Aim of the exercise:
Look below for the line that has "black arrow: (184, 99) -> (438, 319), moved"; output exactly from it through the line that has "yellow line: (208, 181) -> (115, 137), moved", and leave the pictures out.
[[ Available records open ]]
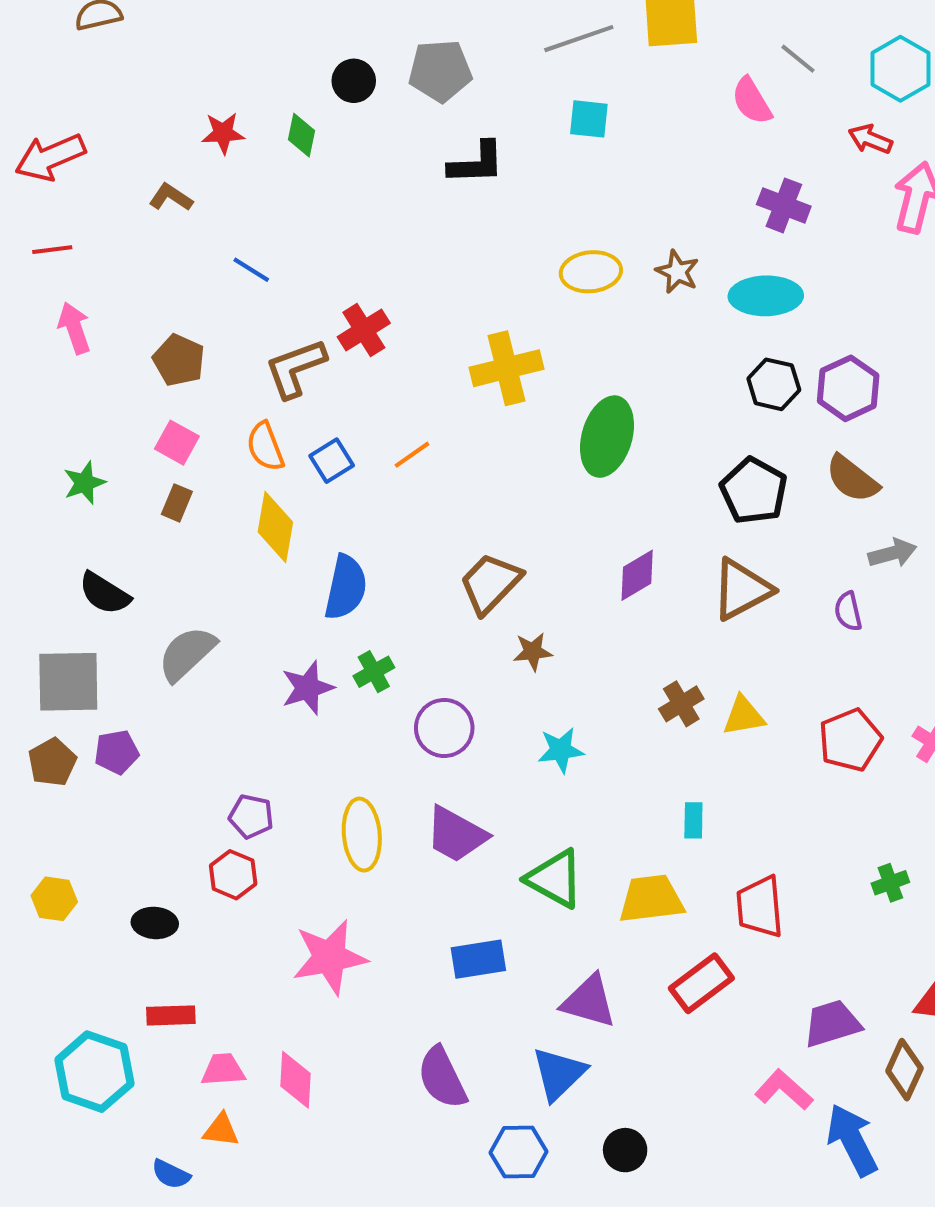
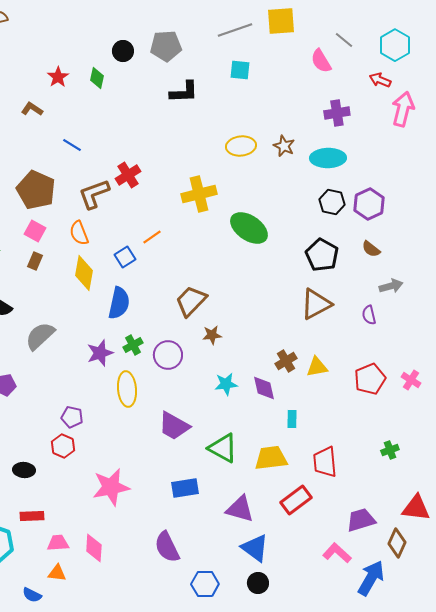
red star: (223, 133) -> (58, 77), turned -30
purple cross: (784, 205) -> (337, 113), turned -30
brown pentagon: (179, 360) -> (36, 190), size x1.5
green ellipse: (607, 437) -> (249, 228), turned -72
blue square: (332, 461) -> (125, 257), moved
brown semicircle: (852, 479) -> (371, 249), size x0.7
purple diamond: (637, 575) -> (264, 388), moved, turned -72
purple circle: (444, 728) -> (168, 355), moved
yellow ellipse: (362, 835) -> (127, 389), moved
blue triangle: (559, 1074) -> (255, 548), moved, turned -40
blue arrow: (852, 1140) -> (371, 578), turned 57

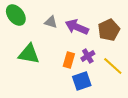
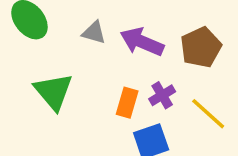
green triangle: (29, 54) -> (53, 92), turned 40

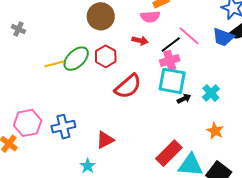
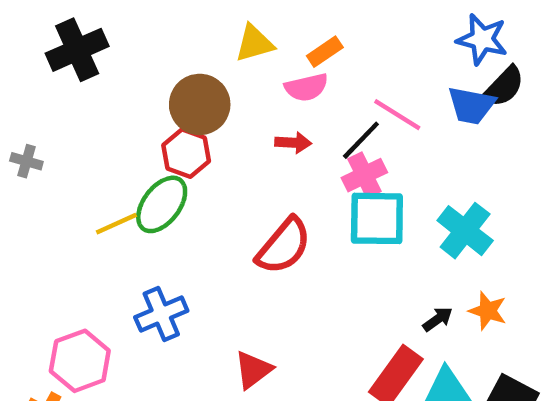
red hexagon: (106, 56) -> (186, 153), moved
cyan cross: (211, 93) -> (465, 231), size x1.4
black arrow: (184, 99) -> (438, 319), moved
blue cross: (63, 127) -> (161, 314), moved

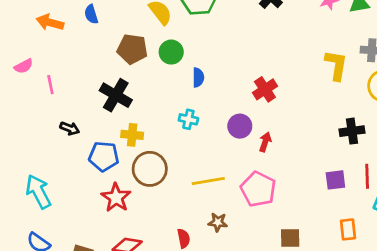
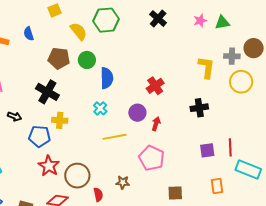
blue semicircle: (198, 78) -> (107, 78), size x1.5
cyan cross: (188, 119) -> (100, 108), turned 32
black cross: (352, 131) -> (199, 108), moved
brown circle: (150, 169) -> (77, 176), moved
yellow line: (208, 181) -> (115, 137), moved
[[ Available records closed ]]
[[ Available records open ]]
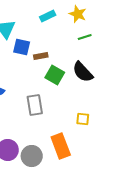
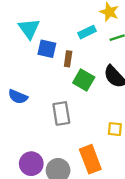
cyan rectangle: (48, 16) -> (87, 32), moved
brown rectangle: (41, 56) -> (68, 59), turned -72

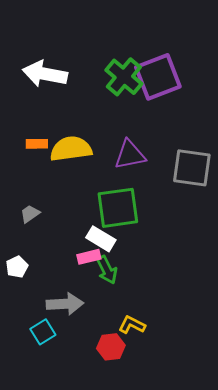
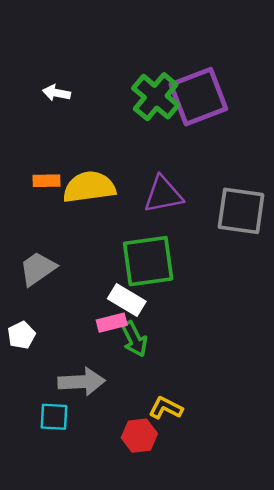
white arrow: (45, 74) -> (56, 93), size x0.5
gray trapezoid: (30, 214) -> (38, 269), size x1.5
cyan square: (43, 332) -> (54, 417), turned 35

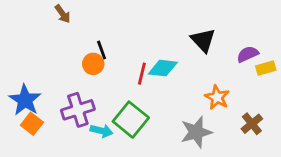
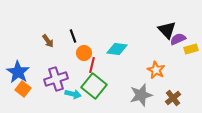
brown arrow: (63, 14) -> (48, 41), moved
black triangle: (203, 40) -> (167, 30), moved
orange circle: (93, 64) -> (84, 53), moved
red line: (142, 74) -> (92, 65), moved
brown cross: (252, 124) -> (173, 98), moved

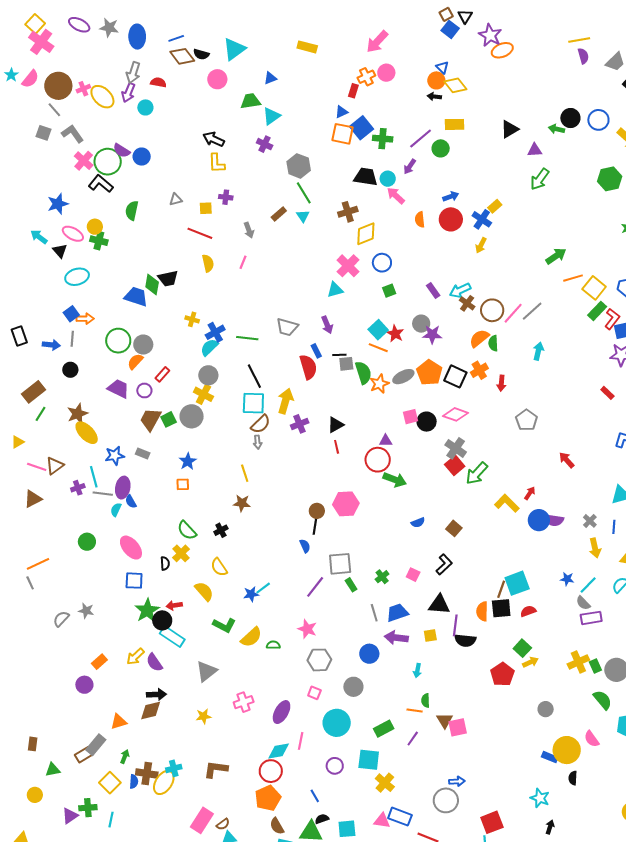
[[ Available records closed ]]
Reply to the task:
black arrow: (184, 99) -> (438, 319), moved
blue cross: (63, 127) -> (161, 314), moved

blue semicircle: (198, 78) -> (107, 78), size x1.5
cyan cross: (188, 119) -> (100, 108), turned 32
black cross: (352, 131) -> (199, 108), moved
brown circle: (150, 169) -> (77, 176), moved
yellow line: (208, 181) -> (115, 137), moved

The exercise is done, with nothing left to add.